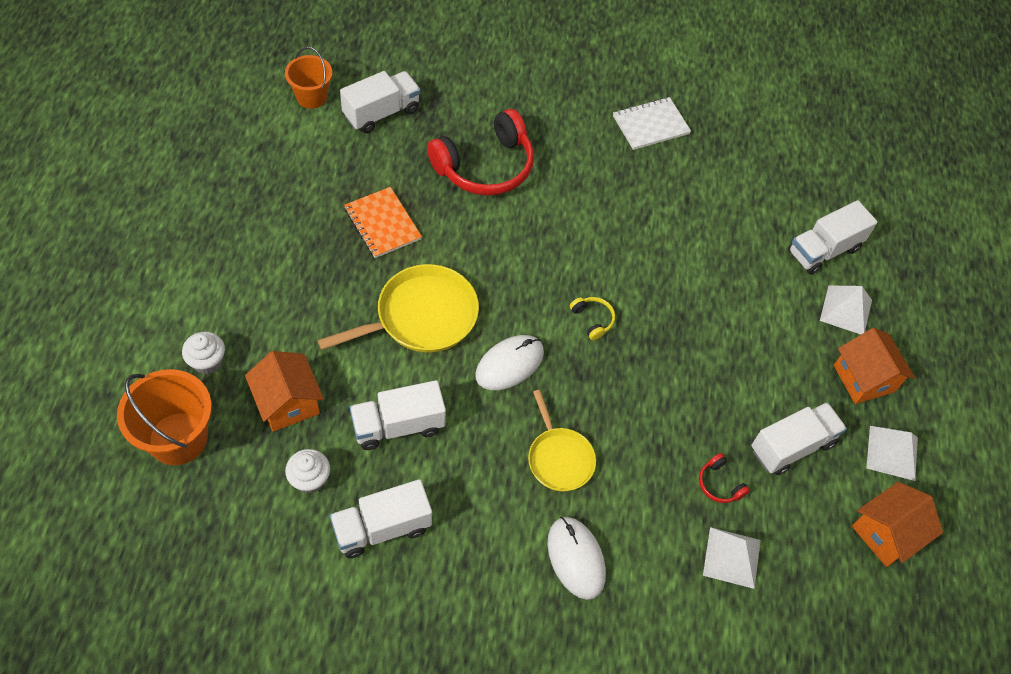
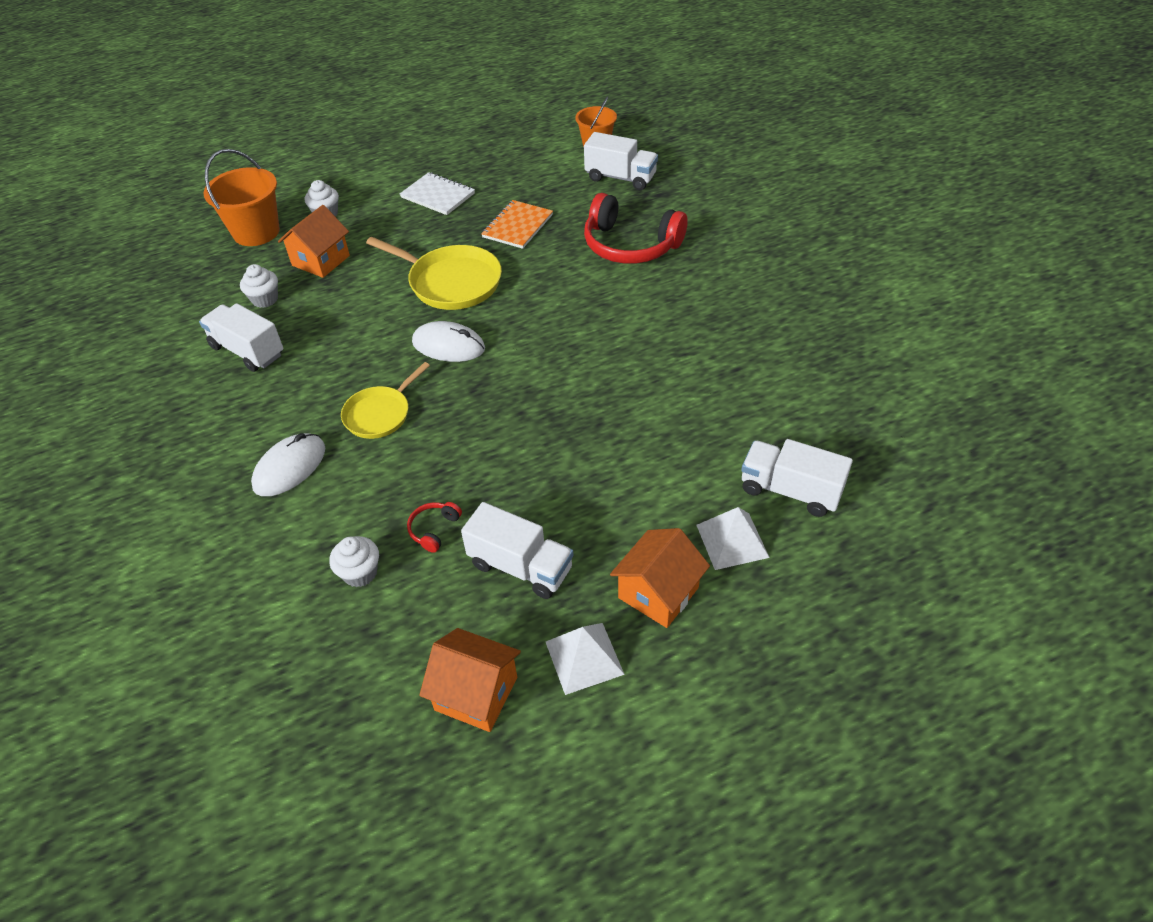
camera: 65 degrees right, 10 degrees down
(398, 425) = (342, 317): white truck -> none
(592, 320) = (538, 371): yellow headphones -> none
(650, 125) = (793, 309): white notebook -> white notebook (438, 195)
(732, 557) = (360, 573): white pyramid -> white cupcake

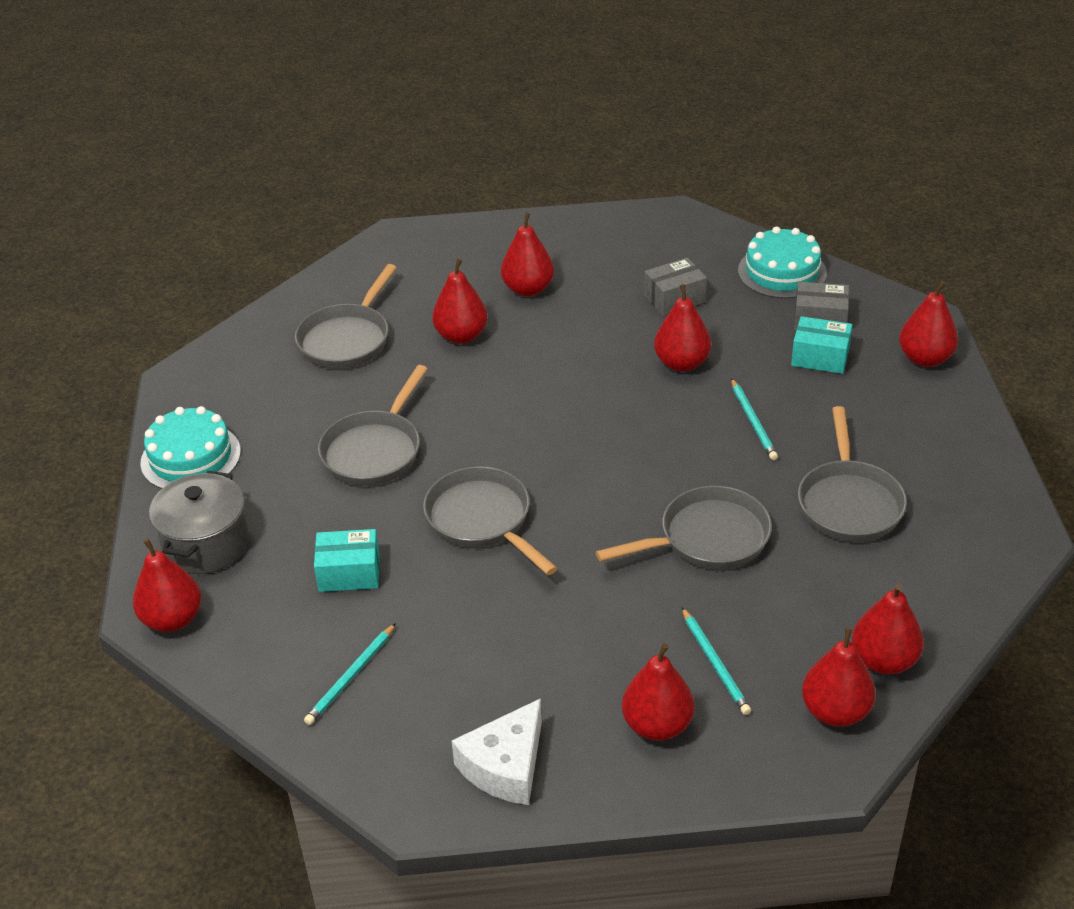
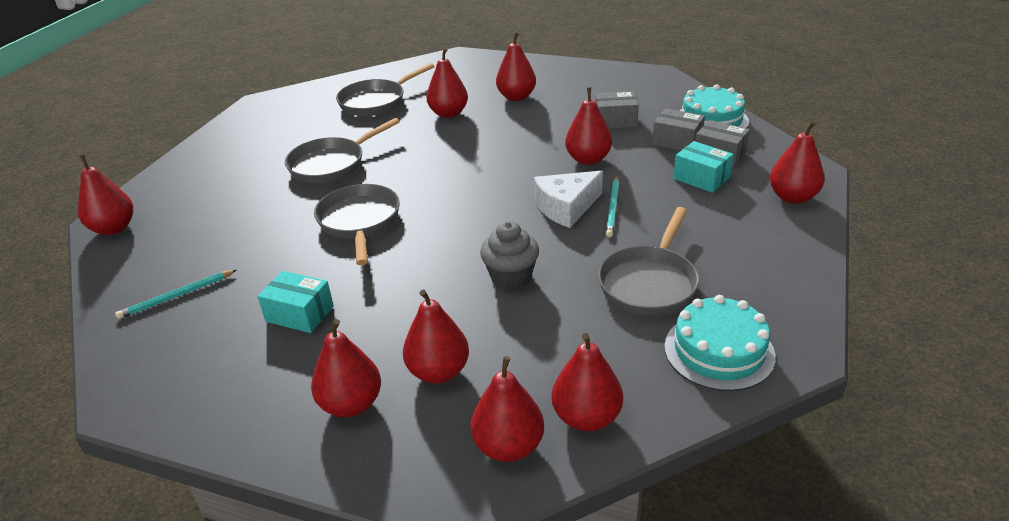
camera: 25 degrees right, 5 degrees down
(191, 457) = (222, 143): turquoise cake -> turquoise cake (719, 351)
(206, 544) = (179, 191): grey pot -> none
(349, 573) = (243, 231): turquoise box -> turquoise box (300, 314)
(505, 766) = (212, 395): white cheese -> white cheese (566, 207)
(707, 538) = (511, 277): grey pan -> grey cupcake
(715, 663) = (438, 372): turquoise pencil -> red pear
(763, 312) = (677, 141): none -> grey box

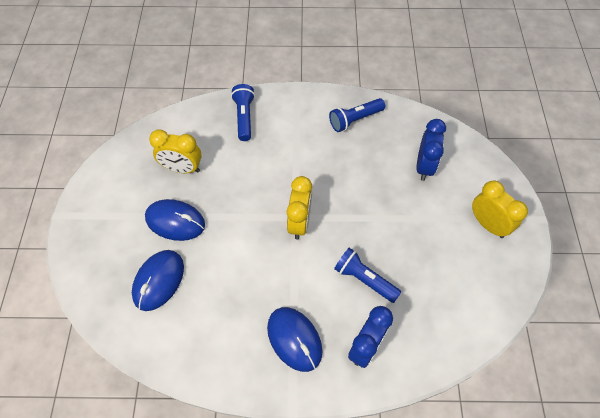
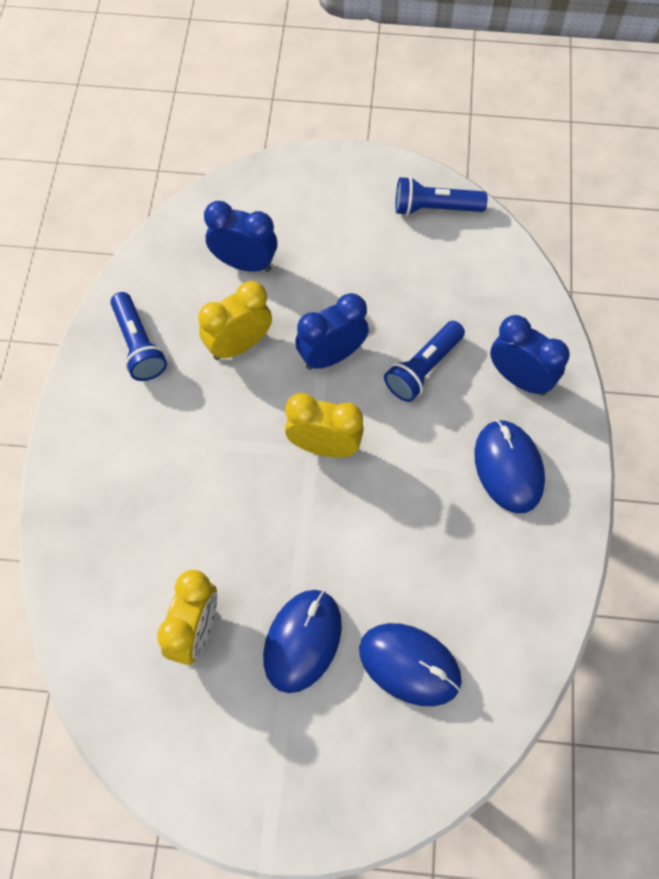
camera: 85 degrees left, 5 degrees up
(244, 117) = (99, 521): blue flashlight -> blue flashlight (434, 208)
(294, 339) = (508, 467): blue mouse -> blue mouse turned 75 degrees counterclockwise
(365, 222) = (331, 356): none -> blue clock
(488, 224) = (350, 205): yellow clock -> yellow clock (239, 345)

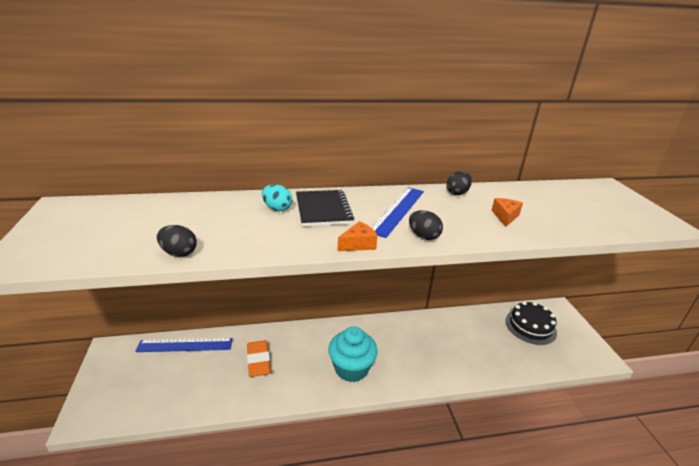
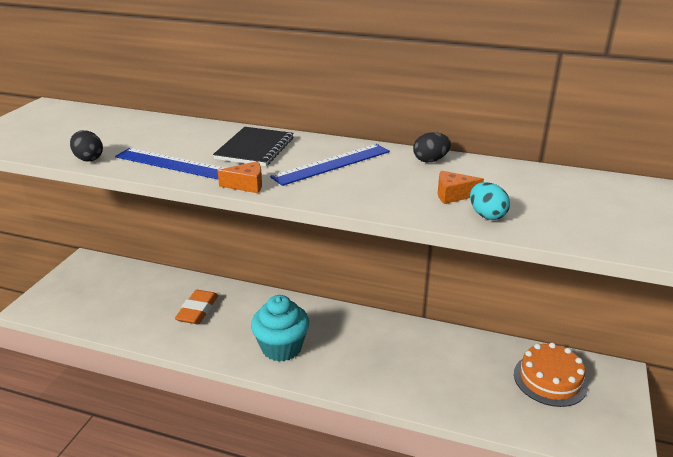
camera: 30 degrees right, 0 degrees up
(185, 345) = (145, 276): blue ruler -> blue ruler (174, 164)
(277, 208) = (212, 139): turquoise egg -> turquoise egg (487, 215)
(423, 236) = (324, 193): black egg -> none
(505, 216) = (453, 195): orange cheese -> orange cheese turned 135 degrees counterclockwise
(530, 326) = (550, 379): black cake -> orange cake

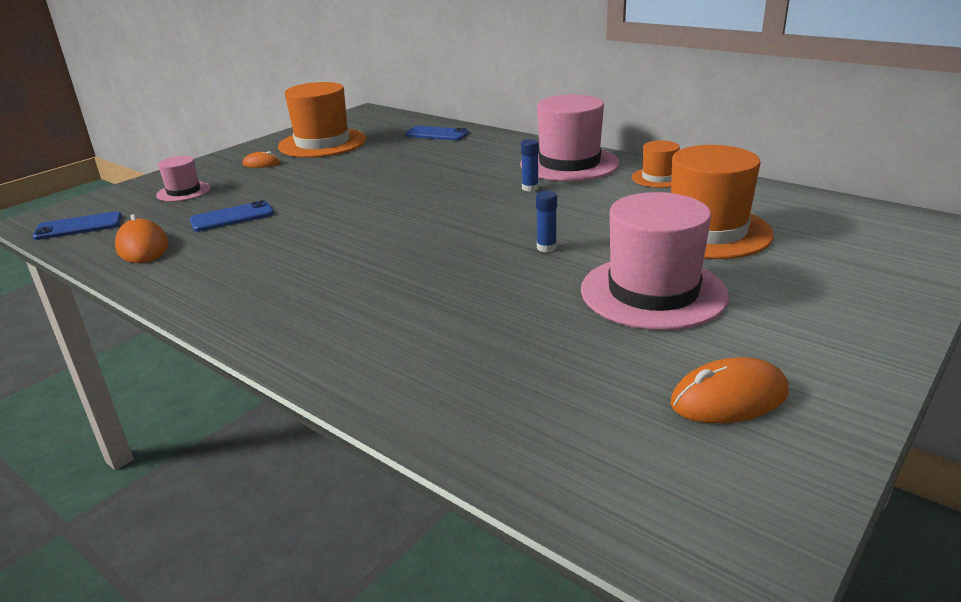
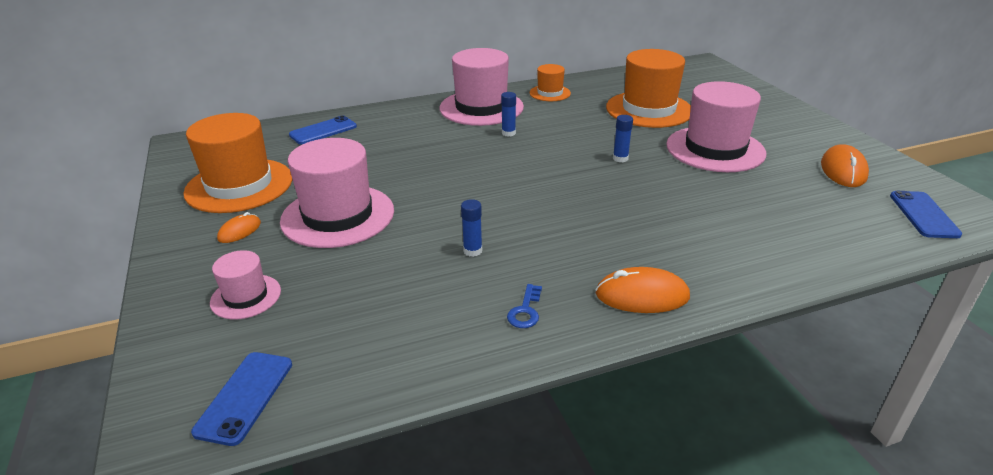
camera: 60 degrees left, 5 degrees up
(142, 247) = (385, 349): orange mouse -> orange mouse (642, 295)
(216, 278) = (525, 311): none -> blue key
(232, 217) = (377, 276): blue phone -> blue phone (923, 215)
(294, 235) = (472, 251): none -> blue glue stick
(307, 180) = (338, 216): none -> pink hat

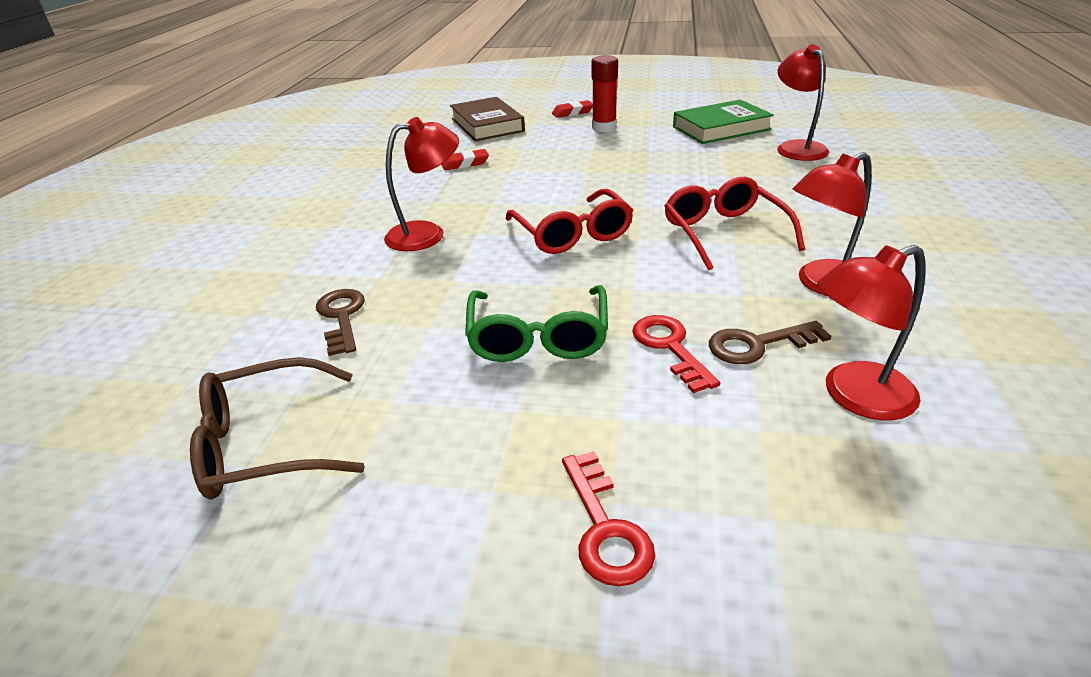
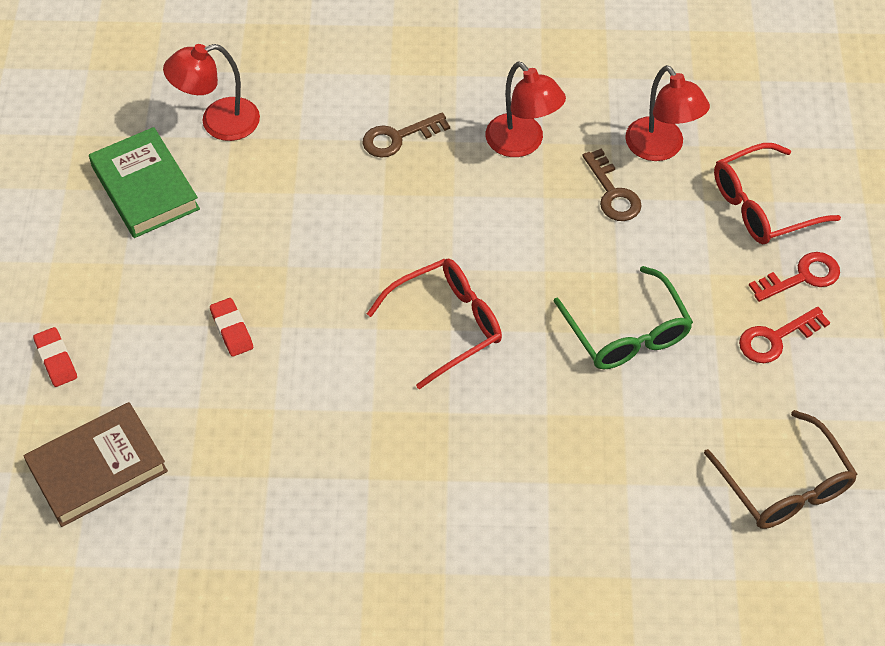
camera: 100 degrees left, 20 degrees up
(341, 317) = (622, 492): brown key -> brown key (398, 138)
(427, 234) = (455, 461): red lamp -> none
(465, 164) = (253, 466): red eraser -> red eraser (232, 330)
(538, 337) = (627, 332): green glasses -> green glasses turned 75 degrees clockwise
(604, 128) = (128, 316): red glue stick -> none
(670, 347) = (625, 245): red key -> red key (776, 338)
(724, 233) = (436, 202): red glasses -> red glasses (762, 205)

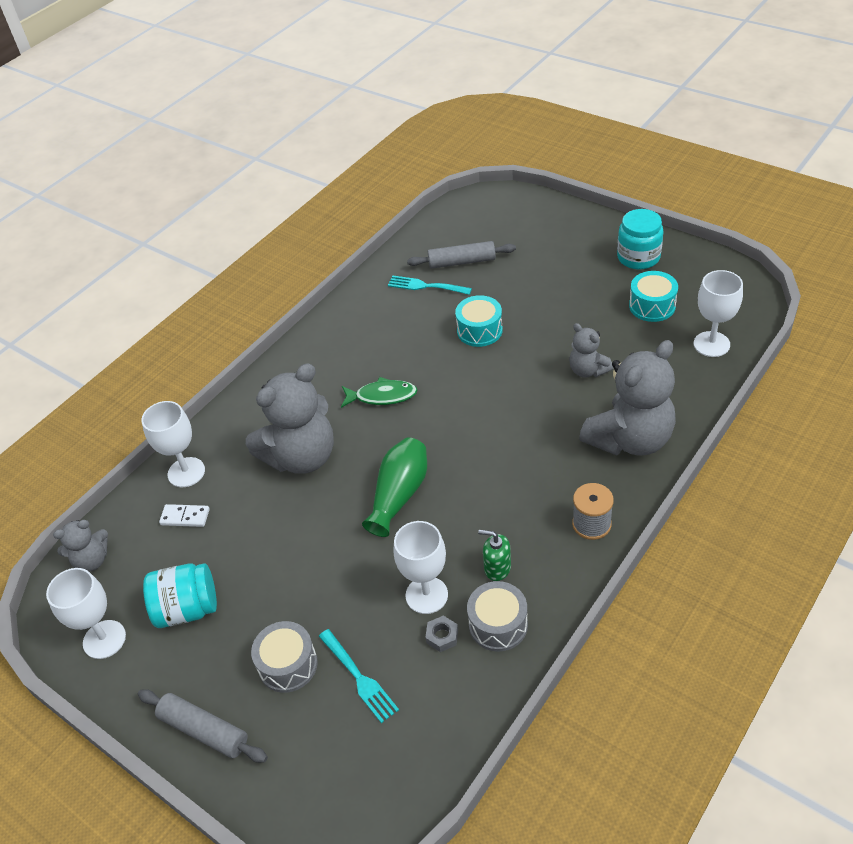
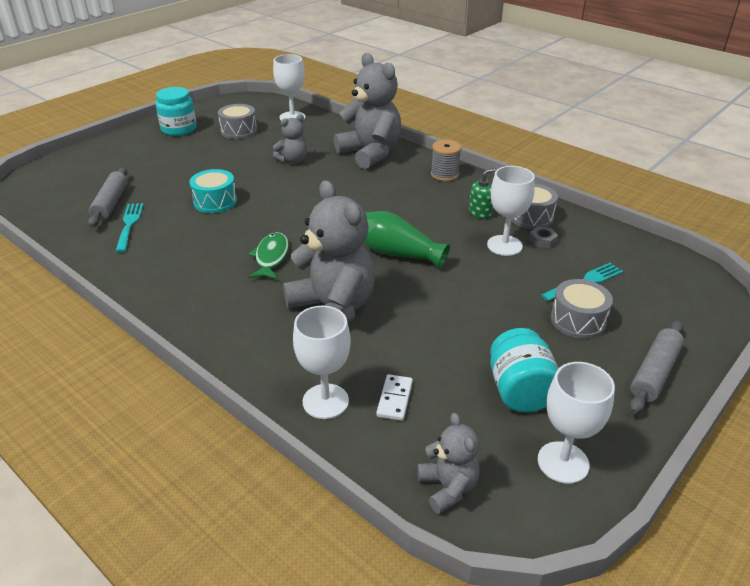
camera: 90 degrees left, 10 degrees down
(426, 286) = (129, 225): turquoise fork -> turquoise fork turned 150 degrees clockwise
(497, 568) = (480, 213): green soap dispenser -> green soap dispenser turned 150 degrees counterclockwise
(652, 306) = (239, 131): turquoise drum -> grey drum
::::::::
### Task to carry out
The line containing "camera: 100 degrees left, 20 degrees up" marks the end: copy exactly every line from the start of the records up to and including it, leaving out the pictures.

### Task result
camera: 65 degrees right, 10 degrees down
(398, 425) = (342, 317): white truck -> none
(592, 320) = (538, 371): yellow headphones -> none
(650, 125) = (793, 309): white notebook -> white notebook (438, 195)
(732, 557) = (360, 573): white pyramid -> white cupcake

camera: 25 degrees right, 5 degrees down
(191, 457) = (222, 143): turquoise cake -> turquoise cake (719, 351)
(206, 544) = (179, 191): grey pot -> none
(349, 573) = (243, 231): turquoise box -> turquoise box (300, 314)
(505, 766) = (212, 395): white cheese -> white cheese (566, 207)
(707, 538) = (511, 277): grey pan -> grey cupcake
(715, 663) = (438, 372): turquoise pencil -> red pear
(763, 312) = (677, 141): none -> grey box

camera: 85 degrees left, 5 degrees up
(244, 117) = (99, 521): blue flashlight -> blue flashlight (434, 208)
(294, 339) = (508, 467): blue mouse -> blue mouse turned 75 degrees counterclockwise
(365, 222) = (331, 356): none -> blue clock
(488, 224) = (350, 205): yellow clock -> yellow clock (239, 345)

camera: 30 degrees right, 0 degrees up
(185, 345) = (145, 276): blue ruler -> blue ruler (174, 164)
(277, 208) = (212, 139): turquoise egg -> turquoise egg (487, 215)
(423, 236) = (324, 193): black egg -> none
(505, 216) = (453, 195): orange cheese -> orange cheese turned 135 degrees counterclockwise
(530, 326) = (550, 379): black cake -> orange cake

camera: 60 degrees left, 5 degrees up
(142, 247) = (385, 349): orange mouse -> orange mouse (642, 295)
(216, 278) = (525, 311): none -> blue key
(232, 217) = (377, 276): blue phone -> blue phone (923, 215)
(294, 235) = (472, 251): none -> blue glue stick
(307, 180) = (338, 216): none -> pink hat

camera: 100 degrees left, 20 degrees up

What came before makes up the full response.